# [Your goal]
Give only the number of lines in the records that contain the word "left".

# [Data in this exercise]
- - - - -

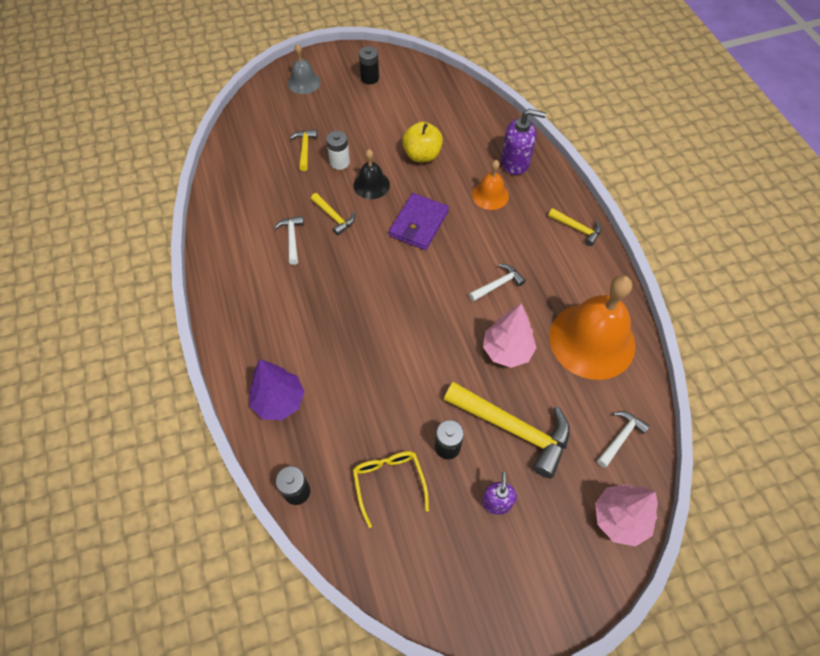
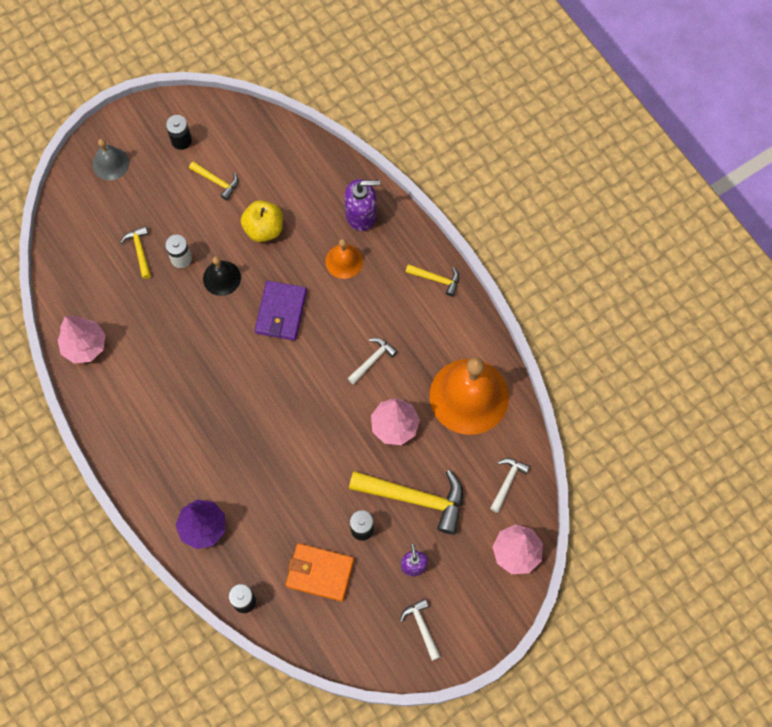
camera: 15 degrees left, 10 degrees up
(227, 212) = (85, 346): none -> pink tree
(292, 238) = (161, 360): white hammer -> white hammer (422, 627)
(334, 217) = (195, 325): yellow hammer -> yellow hammer (217, 181)
(389, 482) = (320, 573): yellow glasses -> orange wallet

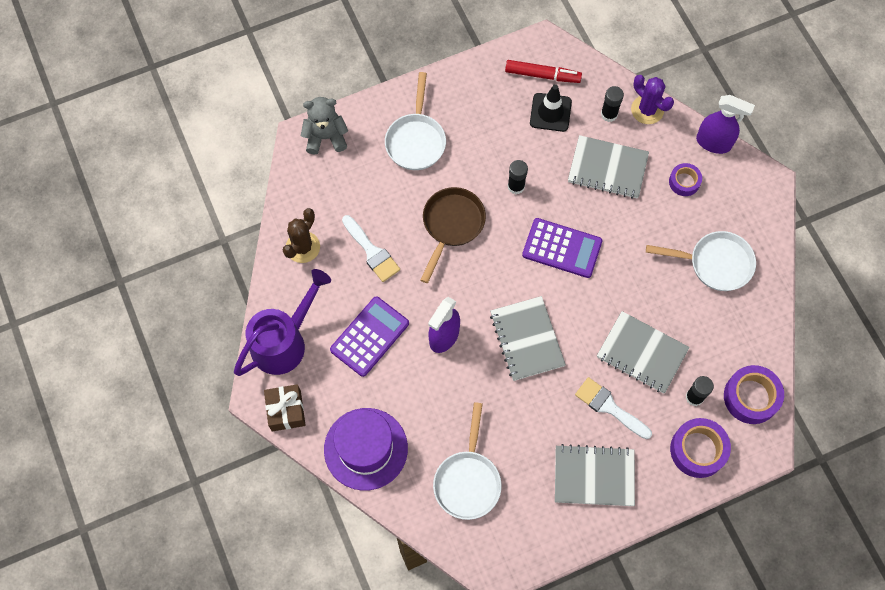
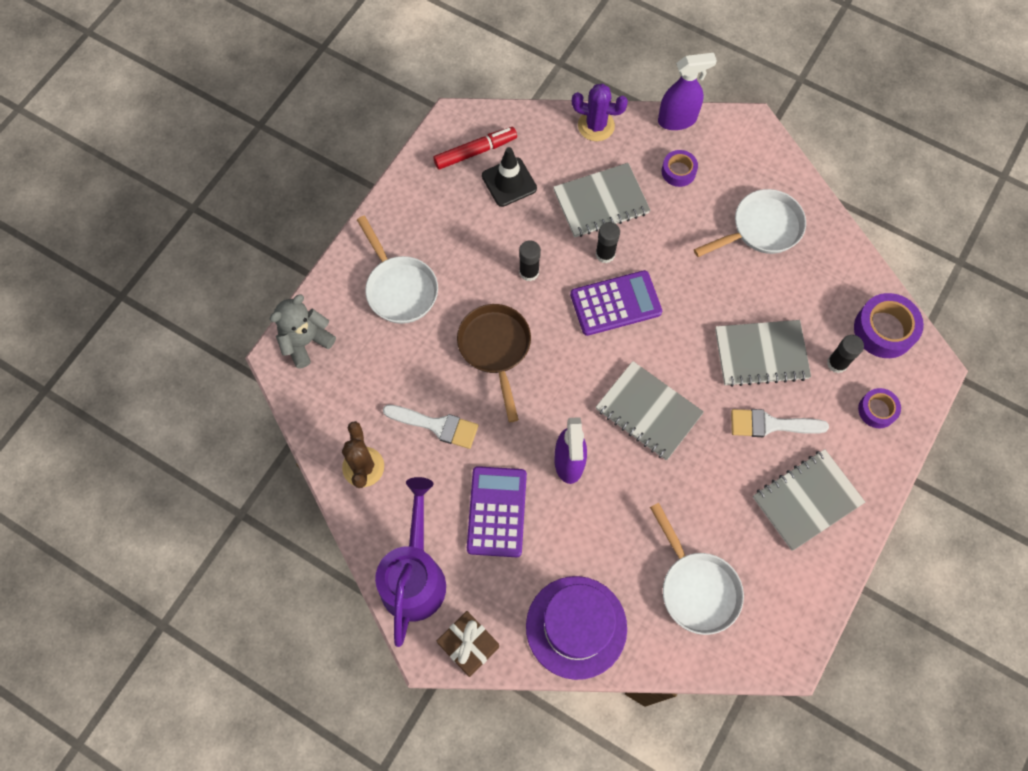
camera: 35 degrees left, 0 degrees up
(609, 114) = (564, 151): black glue stick -> black glue stick (605, 254)
(698, 450) = (877, 410): purple tape -> purple tape, size x0.60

- - - - -

# [Response to this exercise]
2